**Task brief**: Count the lines in the data below where the string "purple" occurs, please, and give the number alone.

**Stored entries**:

= = = = =

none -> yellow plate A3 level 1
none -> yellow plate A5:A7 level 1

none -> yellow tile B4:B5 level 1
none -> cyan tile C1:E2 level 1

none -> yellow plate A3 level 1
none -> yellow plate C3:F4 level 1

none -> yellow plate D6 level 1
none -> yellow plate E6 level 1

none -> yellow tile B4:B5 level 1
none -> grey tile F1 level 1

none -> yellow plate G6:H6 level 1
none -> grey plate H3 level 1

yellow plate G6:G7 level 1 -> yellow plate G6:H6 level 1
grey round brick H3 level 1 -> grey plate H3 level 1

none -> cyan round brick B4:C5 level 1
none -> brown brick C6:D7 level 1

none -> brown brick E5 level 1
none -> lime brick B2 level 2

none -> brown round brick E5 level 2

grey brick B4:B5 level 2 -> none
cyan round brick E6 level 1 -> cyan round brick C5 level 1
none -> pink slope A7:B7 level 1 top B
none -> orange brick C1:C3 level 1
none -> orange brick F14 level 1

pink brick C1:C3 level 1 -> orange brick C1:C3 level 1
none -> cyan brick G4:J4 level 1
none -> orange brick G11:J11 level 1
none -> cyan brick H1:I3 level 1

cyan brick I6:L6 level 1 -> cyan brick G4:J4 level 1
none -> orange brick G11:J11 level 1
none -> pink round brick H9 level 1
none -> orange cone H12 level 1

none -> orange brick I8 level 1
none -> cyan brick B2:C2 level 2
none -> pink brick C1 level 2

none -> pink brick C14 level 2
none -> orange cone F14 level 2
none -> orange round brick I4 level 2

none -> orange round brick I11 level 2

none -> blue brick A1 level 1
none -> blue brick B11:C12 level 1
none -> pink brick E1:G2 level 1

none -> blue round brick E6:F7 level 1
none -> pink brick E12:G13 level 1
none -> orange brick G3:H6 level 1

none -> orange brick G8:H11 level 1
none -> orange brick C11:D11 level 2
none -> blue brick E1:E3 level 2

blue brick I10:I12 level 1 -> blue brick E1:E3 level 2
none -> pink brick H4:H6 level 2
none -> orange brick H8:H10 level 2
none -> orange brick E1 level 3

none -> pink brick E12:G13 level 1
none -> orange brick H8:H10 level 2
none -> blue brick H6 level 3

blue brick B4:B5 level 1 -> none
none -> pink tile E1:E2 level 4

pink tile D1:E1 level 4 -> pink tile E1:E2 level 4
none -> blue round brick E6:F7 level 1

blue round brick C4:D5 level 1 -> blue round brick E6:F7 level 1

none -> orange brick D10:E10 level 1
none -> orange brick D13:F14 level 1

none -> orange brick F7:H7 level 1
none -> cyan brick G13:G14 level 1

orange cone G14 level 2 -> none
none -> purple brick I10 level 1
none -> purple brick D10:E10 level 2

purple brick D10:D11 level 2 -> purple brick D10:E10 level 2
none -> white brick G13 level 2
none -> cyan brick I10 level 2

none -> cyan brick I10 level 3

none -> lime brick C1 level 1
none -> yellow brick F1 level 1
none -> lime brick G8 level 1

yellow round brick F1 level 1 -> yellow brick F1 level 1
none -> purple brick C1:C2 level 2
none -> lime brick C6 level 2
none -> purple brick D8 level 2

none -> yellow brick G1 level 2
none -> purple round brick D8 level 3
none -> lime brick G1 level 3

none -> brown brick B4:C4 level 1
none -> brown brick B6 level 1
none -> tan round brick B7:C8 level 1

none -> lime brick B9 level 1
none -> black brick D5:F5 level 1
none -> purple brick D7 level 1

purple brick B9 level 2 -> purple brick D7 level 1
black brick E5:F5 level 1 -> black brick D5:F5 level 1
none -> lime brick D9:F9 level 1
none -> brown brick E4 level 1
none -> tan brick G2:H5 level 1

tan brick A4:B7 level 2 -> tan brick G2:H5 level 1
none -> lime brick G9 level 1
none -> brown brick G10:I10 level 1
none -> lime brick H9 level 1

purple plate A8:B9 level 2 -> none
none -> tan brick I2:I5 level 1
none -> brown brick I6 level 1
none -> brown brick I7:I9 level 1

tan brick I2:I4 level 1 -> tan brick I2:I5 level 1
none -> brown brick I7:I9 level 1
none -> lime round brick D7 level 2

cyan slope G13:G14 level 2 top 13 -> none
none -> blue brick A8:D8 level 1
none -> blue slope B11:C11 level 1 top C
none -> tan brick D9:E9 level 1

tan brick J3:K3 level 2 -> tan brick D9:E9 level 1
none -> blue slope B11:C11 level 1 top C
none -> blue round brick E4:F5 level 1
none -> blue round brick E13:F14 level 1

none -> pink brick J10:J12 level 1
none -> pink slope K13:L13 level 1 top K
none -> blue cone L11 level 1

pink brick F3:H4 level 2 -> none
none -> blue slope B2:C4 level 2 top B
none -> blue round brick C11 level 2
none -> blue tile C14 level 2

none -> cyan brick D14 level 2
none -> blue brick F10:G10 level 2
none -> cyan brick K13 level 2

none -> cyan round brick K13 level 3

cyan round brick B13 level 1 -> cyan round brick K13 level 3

= = = = =

**Answer for this exercise**: 9